● **THE TASK**
When the word "russet" appears in a line of the data below, list that line.

(DATA SECTION Opens)

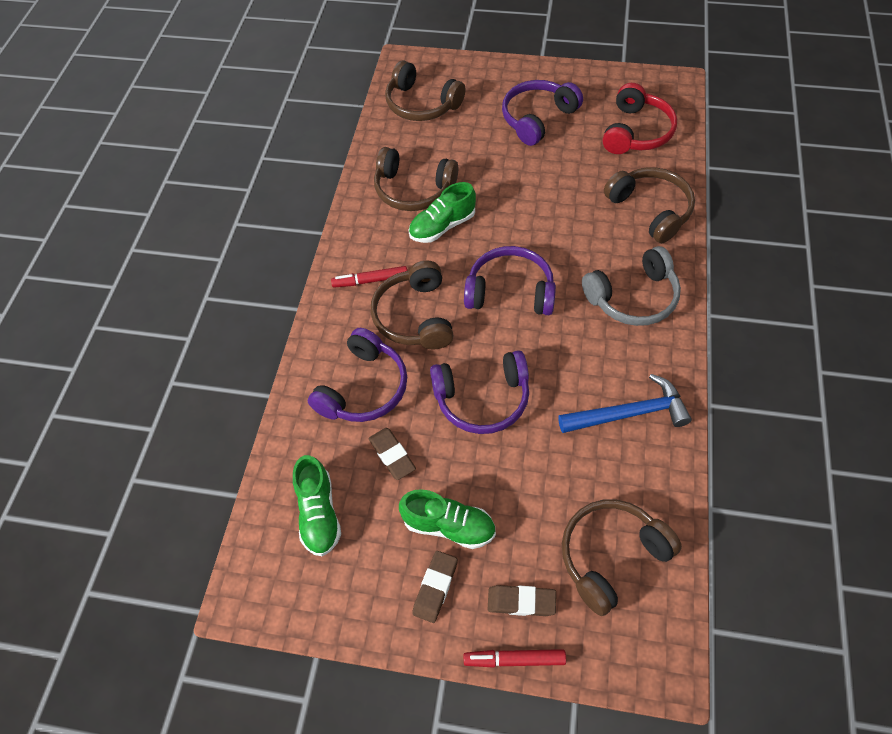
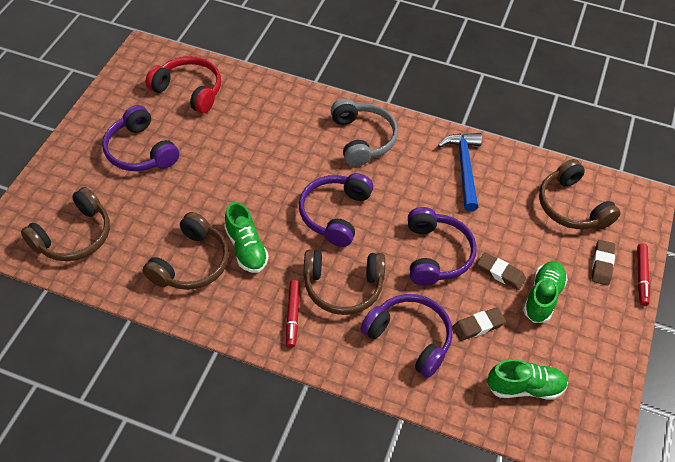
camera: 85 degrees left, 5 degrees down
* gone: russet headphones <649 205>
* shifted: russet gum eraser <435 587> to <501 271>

(DATA SECTION Closes)

● **SOLUTION**
* gone: russet headphones <649 205>
* shifted: russet gum eraser <435 587> to <501 271>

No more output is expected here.